[SUPPLIED RECORDS — start]

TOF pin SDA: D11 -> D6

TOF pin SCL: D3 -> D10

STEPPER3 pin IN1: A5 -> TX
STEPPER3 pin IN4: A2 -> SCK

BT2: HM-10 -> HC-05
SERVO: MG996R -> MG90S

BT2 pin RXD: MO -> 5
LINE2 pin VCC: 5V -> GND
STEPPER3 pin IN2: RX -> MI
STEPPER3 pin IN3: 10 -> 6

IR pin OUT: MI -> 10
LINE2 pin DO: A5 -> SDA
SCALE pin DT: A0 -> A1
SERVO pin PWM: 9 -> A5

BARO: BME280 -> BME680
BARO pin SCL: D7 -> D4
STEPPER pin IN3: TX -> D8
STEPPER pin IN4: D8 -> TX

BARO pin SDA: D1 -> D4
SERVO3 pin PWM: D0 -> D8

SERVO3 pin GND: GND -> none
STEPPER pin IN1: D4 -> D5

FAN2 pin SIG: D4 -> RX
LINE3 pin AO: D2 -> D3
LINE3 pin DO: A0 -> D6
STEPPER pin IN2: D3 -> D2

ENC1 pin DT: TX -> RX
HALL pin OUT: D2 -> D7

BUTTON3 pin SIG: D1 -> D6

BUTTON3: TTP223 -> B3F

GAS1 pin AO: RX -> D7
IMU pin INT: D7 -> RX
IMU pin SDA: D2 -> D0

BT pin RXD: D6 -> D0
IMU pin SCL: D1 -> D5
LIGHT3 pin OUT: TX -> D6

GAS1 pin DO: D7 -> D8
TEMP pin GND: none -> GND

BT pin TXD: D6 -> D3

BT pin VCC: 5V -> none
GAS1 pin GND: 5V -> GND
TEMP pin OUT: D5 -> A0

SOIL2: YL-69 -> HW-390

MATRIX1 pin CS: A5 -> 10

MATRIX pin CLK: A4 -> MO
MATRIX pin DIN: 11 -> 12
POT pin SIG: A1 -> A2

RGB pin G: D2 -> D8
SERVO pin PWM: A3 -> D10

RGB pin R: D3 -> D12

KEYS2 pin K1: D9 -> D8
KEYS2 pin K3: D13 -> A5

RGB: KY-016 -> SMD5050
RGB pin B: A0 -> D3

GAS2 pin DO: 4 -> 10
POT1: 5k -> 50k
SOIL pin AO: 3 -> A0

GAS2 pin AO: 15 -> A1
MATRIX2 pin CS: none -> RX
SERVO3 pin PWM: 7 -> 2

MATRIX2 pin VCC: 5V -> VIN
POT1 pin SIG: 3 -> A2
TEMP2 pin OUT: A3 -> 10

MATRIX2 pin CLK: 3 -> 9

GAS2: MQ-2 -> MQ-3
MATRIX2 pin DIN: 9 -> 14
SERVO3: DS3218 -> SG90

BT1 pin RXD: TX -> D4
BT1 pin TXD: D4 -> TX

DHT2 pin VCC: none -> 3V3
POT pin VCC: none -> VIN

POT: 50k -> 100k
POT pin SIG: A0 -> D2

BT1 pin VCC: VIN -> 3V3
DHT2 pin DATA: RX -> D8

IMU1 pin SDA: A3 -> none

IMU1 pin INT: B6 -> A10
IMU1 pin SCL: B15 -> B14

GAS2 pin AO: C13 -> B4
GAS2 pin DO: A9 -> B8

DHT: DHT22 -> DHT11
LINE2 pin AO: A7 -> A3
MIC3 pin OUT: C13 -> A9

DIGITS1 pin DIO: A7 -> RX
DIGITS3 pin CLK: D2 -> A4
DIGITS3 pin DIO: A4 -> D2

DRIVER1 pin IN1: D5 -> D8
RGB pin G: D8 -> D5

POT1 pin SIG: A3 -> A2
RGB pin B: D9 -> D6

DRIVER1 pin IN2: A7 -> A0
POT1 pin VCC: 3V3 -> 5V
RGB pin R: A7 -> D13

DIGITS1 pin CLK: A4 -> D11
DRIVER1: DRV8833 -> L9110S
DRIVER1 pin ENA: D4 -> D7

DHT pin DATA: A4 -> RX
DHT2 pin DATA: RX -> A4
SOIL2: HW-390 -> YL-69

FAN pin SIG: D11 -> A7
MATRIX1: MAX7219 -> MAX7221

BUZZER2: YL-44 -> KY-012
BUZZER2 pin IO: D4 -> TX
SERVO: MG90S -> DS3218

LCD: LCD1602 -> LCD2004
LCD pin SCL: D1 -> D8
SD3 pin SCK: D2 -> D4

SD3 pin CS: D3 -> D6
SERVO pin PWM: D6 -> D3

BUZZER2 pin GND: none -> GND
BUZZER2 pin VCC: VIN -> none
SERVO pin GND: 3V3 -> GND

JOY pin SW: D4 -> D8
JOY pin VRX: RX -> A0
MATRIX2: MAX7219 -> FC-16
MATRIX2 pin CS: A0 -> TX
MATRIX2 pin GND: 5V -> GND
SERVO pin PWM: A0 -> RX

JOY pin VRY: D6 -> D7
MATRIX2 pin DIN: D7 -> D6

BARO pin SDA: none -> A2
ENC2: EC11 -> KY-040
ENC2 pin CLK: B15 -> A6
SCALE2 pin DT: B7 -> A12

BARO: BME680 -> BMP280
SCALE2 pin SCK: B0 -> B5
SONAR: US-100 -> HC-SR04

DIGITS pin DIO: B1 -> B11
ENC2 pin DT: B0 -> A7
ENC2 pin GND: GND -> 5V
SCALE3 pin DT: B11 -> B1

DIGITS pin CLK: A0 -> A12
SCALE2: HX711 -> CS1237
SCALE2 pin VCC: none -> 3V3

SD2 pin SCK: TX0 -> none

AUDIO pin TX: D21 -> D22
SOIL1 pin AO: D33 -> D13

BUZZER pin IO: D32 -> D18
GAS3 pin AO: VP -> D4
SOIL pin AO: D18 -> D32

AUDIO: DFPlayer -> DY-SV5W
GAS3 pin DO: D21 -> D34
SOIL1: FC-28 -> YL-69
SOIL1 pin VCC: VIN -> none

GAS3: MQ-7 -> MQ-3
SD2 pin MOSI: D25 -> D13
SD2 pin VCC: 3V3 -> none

[SUPPLIED RECORDS — finish]

■ **TASK**: Taking the records from the top, repeat each line exactly until you have repeated the line that contains "GAS2 pin DO: 4 -> 10".

■ **TASK OUTPUT**:
TOF pin SDA: D11 -> D6

TOF pin SCL: D3 -> D10

STEPPER3 pin IN1: A5 -> TX
STEPPER3 pin IN4: A2 -> SCK

BT2: HM-10 -> HC-05
SERVO: MG996R -> MG90S

BT2 pin RXD: MO -> 5
LINE2 pin VCC: 5V -> GND
STEPPER3 pin IN2: RX -> MI
STEPPER3 pin IN3: 10 -> 6

IR pin OUT: MI -> 10
LINE2 pin DO: A5 -> SDA
SCALE pin DT: A0 -> A1
SERVO pin PWM: 9 -> A5

BARO: BME280 -> BME680
BARO pin SCL: D7 -> D4
STEPPER pin IN3: TX -> D8
STEPPER pin IN4: D8 -> TX

BARO pin SDA: D1 -> D4
SERVO3 pin PWM: D0 -> D8

SERVO3 pin GND: GND -> none
STEPPER pin IN1: D4 -> D5

FAN2 pin SIG: D4 -> RX
LINE3 pin AO: D2 -> D3
LINE3 pin DO: A0 -> D6
STEPPER pin IN2: D3 -> D2

ENC1 pin DT: TX -> RX
HALL pin OUT: D2 -> D7

BUTTON3 pin SIG: D1 -> D6

BUTTON3: TTP223 -> B3F

GAS1 pin AO: RX -> D7
IMU pin INT: D7 -> RX
IMU pin SDA: D2 -> D0

BT pin RXD: D6 -> D0
IMU pin SCL: D1 -> D5
LIGHT3 pin OUT: TX -> D6

GAS1 pin DO: D7 -> D8
TEMP pin GND: none -> GND

BT pin TXD: D6 -> D3

BT pin VCC: 5V -> none
GAS1 pin GND: 5V -> GND
TEMP pin OUT: D5 -> A0

SOIL2: YL-69 -> HW-390

MATRIX1 pin CS: A5 -> 10

MATRIX pin CLK: A4 -> MO
MATRIX pin DIN: 11 -> 12
POT pin SIG: A1 -> A2

RGB pin G: D2 -> D8
SERVO pin PWM: A3 -> D10

RGB pin R: D3 -> D12

KEYS2 pin K1: D9 -> D8
KEYS2 pin K3: D13 -> A5

RGB: KY-016 -> SMD5050
RGB pin B: A0 -> D3

GAS2 pin DO: 4 -> 10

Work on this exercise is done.